Copy every line that holds the string "none" from the data below.

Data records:
%%

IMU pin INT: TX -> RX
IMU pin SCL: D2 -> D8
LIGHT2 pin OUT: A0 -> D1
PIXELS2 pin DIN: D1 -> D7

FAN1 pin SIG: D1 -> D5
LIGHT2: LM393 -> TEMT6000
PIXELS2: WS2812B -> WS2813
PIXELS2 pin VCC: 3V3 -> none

%%
%%

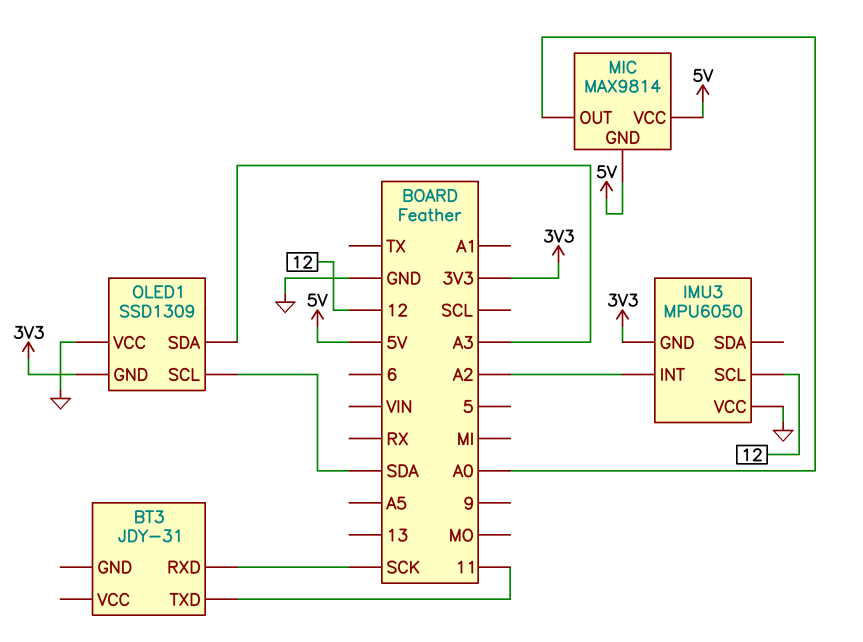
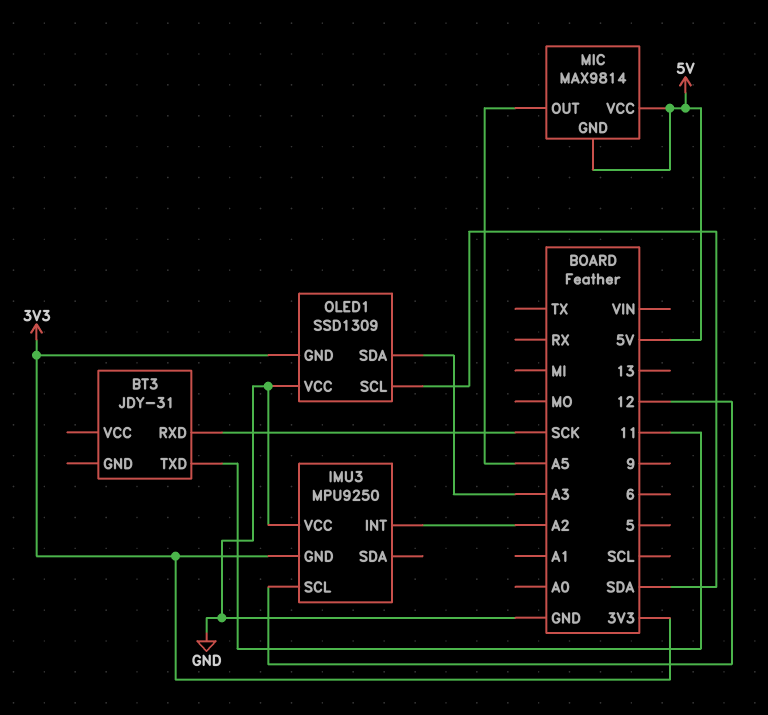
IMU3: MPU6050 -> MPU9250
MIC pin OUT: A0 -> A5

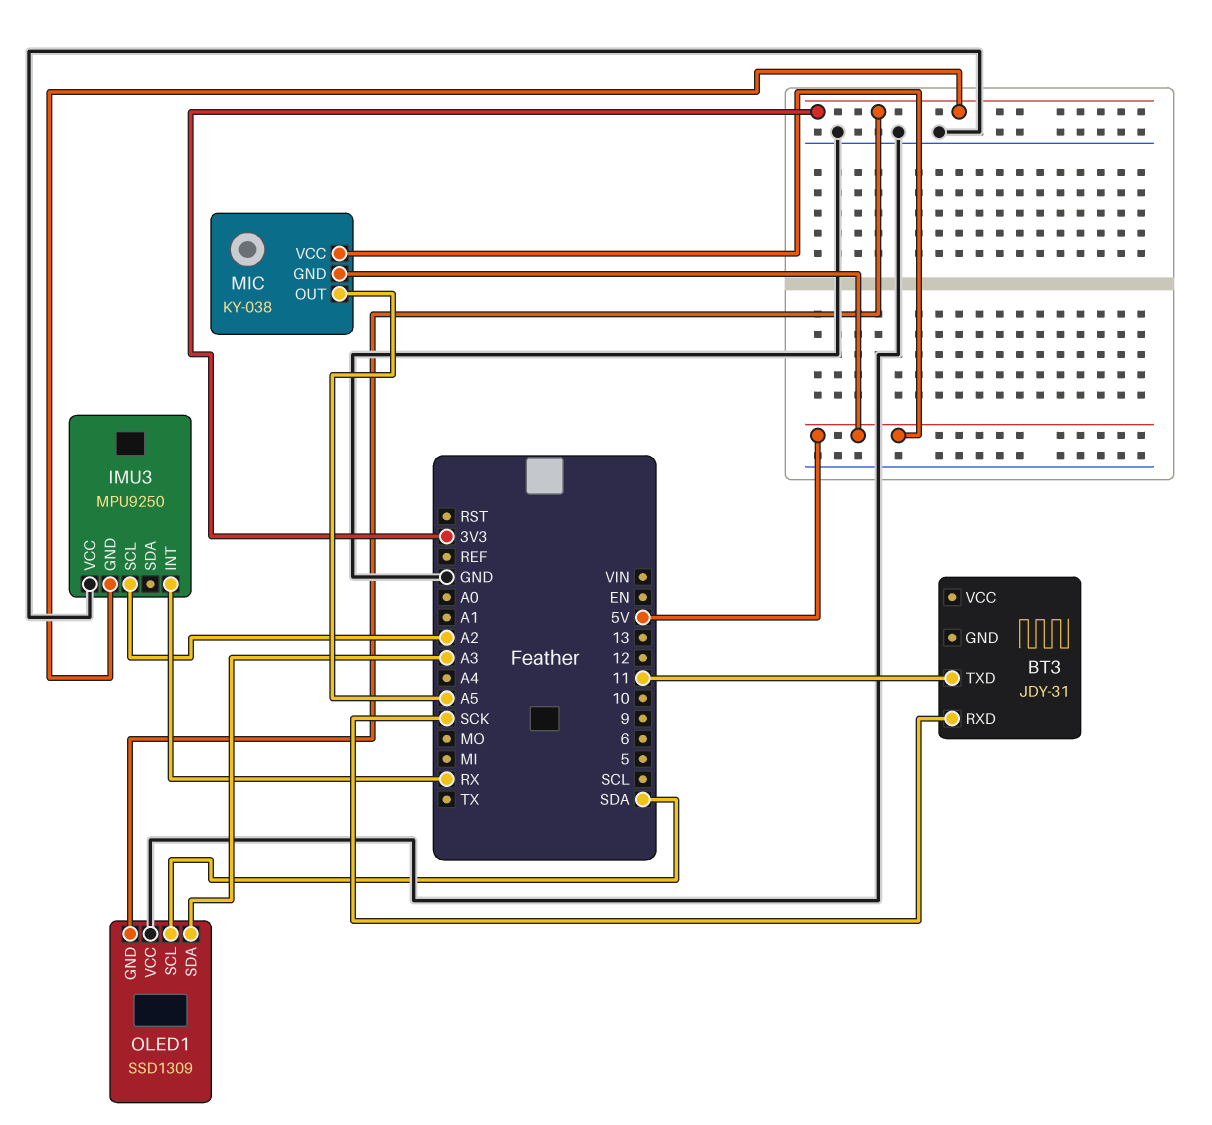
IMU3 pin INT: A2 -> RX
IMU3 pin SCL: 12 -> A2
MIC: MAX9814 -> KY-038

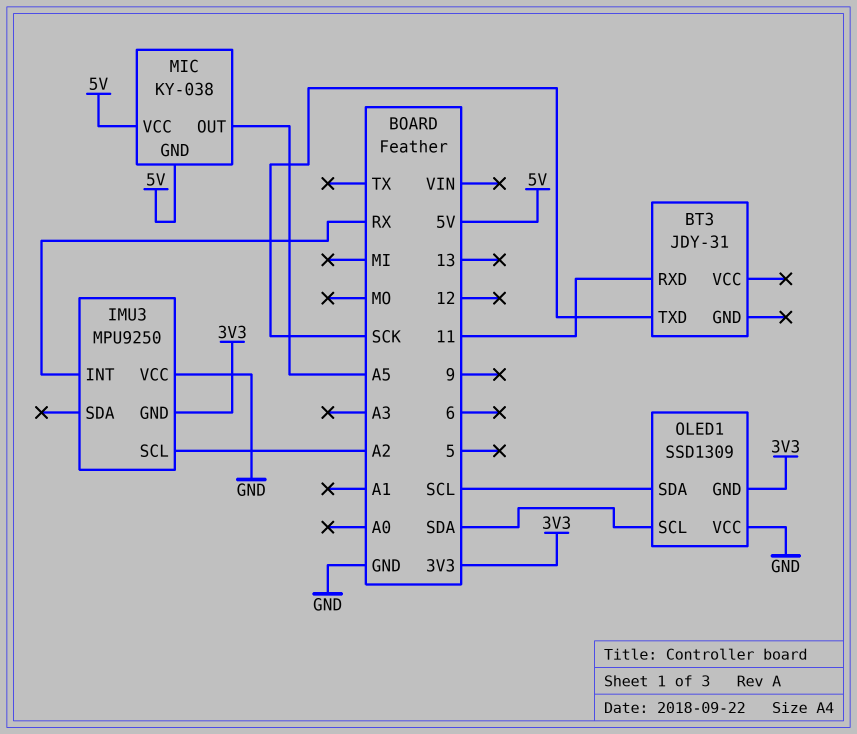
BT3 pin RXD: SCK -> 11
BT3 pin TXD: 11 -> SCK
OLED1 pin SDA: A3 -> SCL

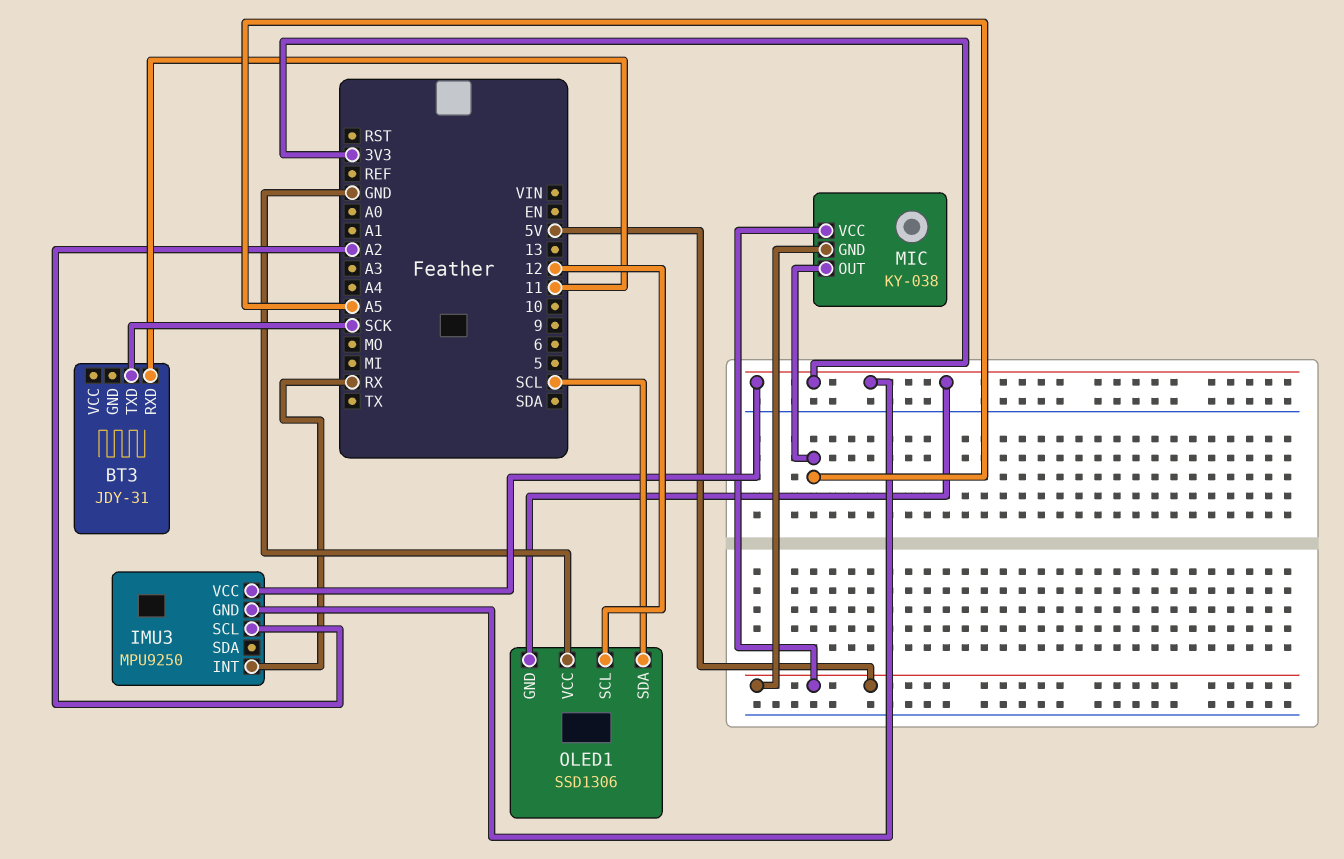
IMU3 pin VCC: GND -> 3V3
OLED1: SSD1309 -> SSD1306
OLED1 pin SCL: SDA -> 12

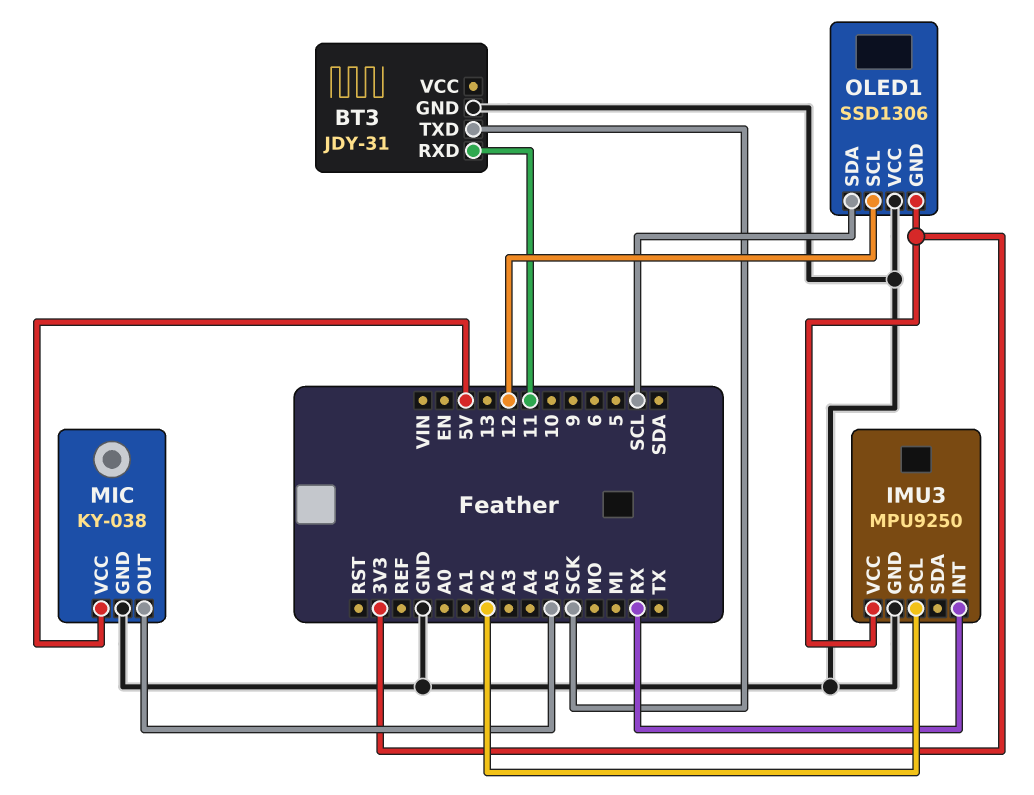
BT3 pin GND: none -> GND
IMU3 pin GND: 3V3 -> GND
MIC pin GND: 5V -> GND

%%

Result below -
PIXELS2 pin VCC: 3V3 -> none
BT3 pin GND: none -> GND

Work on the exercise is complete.